_EXERCISE_.
Your answer must be the lines from the first record through the line that contains "blue line: (1347, 128) -> (1363, 186), moved", copied exactly and without any pictures.

[Start of section]

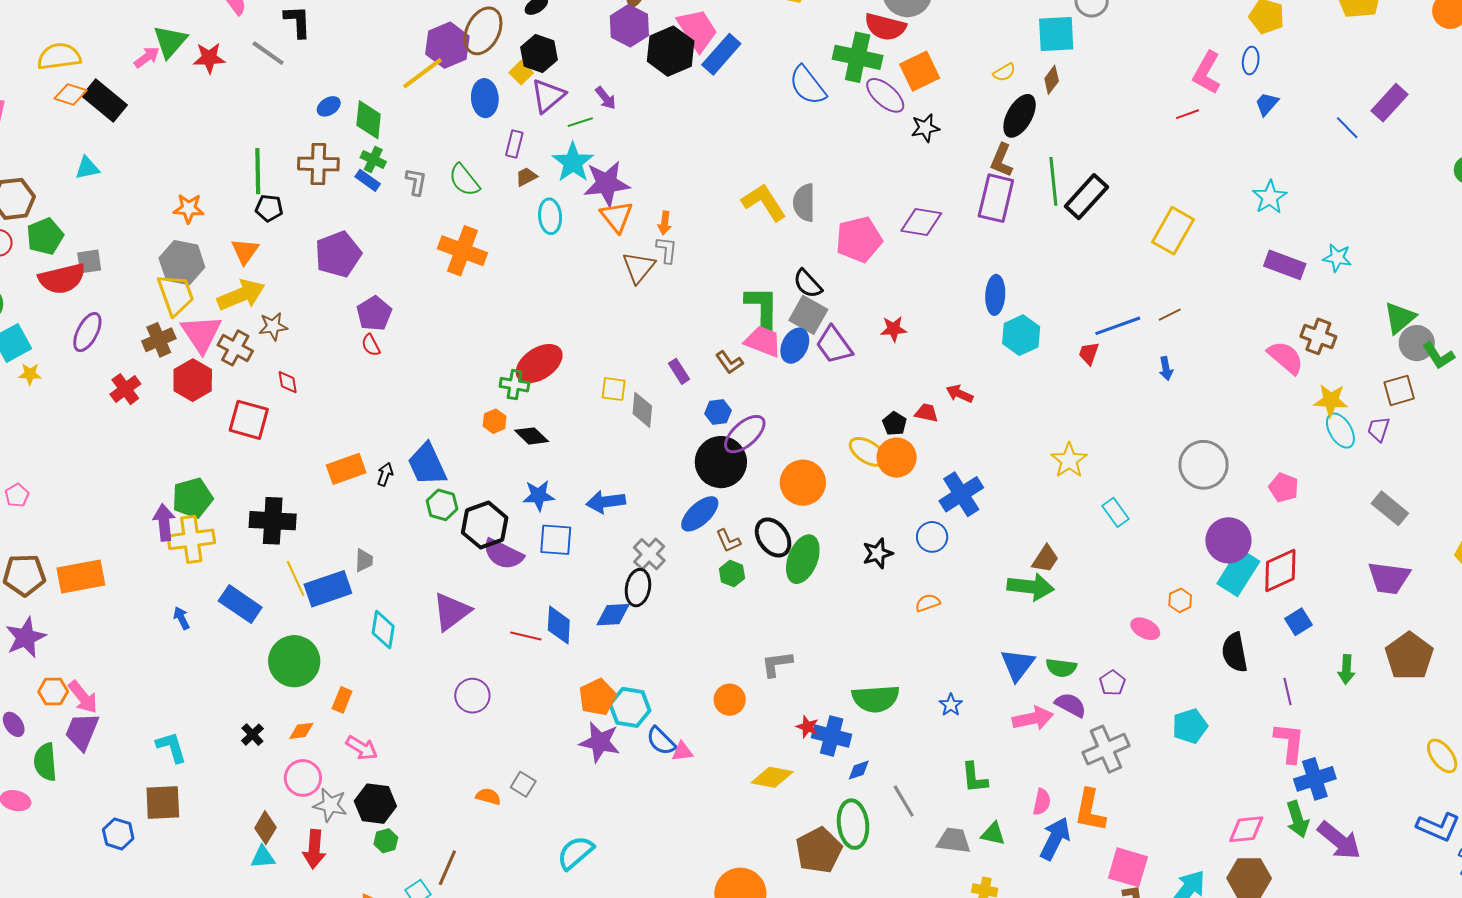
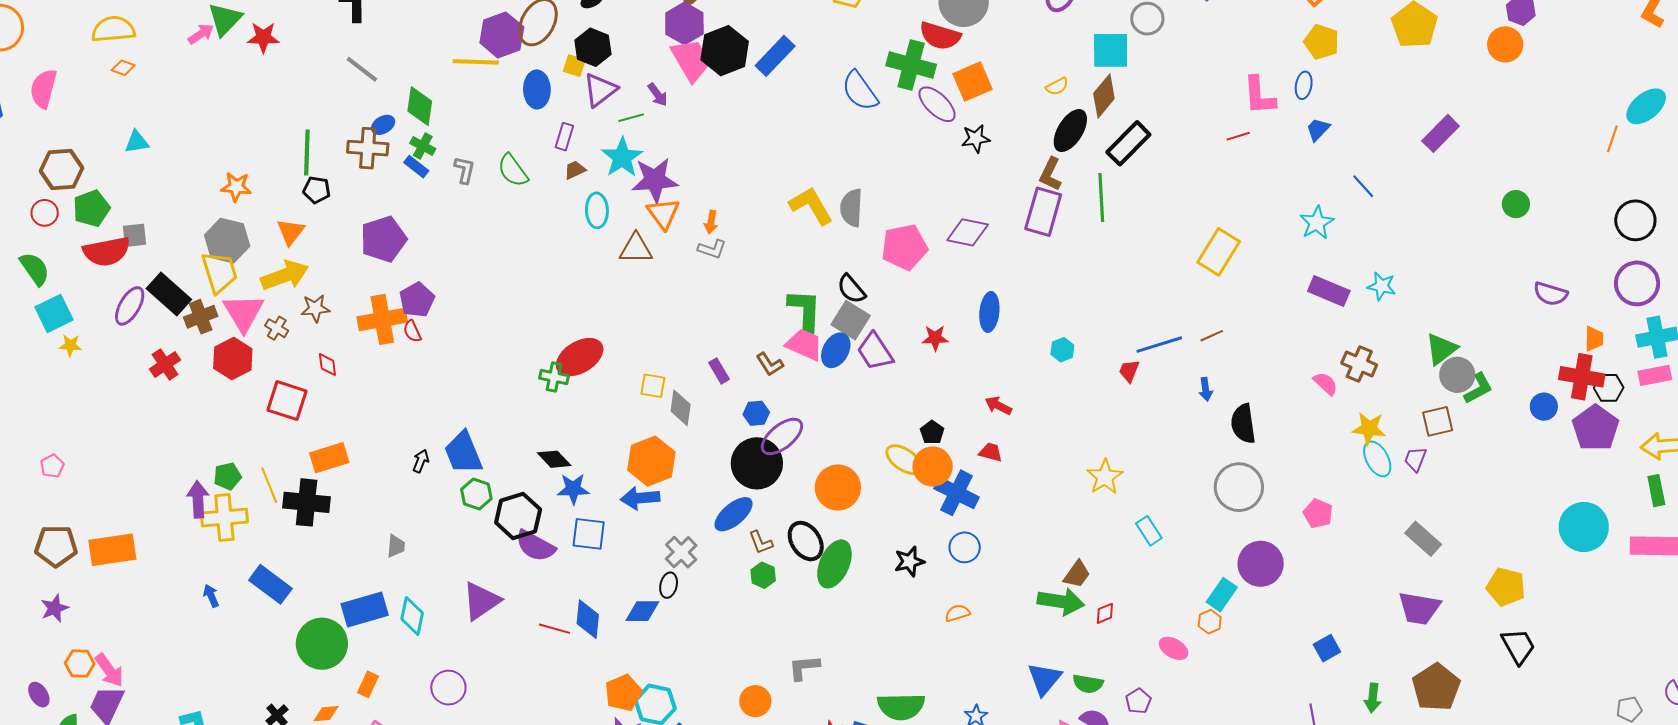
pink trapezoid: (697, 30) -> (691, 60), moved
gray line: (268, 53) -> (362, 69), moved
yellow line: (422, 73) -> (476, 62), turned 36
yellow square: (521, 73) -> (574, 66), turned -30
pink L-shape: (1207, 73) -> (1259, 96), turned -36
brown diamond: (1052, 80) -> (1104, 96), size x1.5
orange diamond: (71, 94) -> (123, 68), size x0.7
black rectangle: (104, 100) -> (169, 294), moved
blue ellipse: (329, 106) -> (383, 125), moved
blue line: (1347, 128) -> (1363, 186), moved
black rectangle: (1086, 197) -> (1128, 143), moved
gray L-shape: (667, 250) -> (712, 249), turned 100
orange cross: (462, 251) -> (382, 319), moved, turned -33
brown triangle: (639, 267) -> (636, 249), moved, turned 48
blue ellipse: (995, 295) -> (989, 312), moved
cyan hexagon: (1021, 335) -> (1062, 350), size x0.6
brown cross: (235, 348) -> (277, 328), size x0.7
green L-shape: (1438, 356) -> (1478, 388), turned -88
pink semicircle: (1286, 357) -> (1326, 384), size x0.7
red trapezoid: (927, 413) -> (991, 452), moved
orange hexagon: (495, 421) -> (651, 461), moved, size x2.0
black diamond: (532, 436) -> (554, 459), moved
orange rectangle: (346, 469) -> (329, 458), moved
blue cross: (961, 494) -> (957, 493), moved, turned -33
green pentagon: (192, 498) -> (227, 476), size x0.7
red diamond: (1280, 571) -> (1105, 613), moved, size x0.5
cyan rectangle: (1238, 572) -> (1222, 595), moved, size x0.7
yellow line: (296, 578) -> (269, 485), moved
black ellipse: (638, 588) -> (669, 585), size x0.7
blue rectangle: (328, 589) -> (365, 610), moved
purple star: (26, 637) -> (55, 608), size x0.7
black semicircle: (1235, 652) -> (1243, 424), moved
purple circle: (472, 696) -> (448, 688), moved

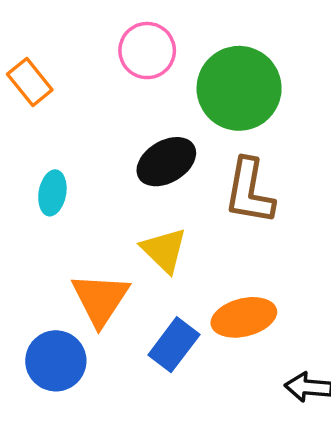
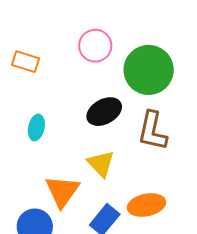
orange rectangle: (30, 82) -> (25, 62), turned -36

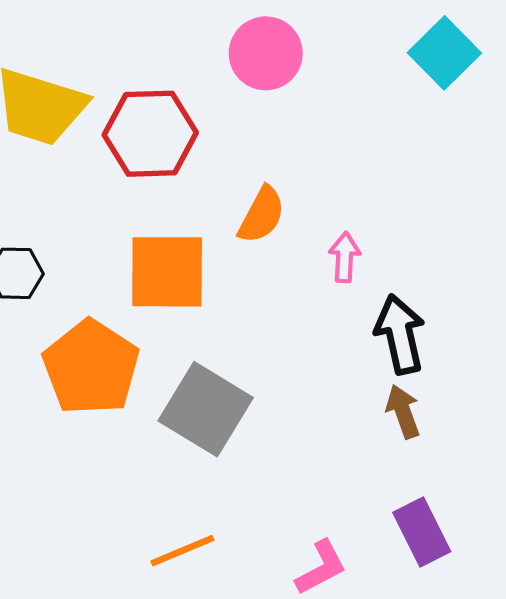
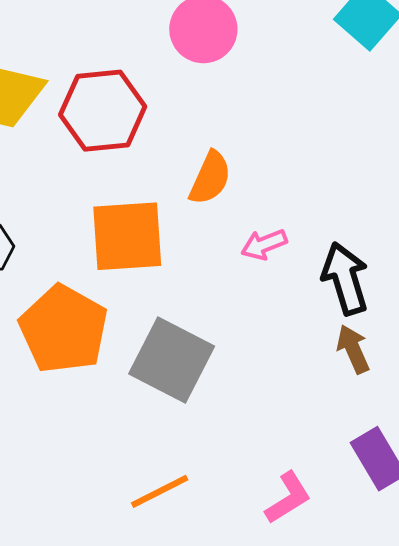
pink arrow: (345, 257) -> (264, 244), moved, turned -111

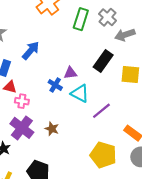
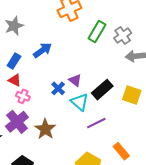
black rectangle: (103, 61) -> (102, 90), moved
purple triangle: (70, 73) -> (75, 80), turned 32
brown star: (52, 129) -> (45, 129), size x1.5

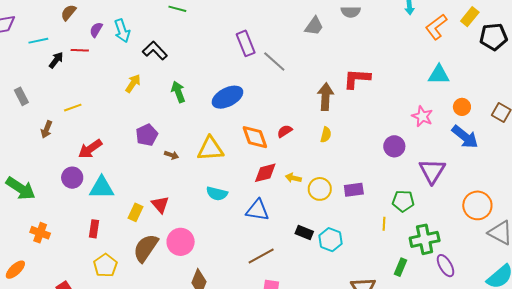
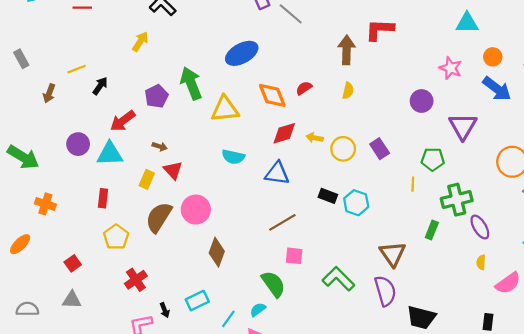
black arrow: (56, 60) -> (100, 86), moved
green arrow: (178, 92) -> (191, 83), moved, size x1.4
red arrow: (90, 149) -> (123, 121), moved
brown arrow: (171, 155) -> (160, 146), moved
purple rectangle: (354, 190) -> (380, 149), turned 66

[End of section]

_ANSWER SECTION_.
pink trapezoid: (697, 30) -> (691, 60), moved
gray line: (268, 53) -> (362, 69), moved
yellow line: (422, 73) -> (476, 62), turned 36
yellow square: (521, 73) -> (574, 66), turned -30
pink L-shape: (1207, 73) -> (1259, 96), turned -36
brown diamond: (1052, 80) -> (1104, 96), size x1.5
orange diamond: (71, 94) -> (123, 68), size x0.7
black rectangle: (104, 100) -> (169, 294), moved
blue ellipse: (329, 106) -> (383, 125), moved
blue line: (1347, 128) -> (1363, 186), moved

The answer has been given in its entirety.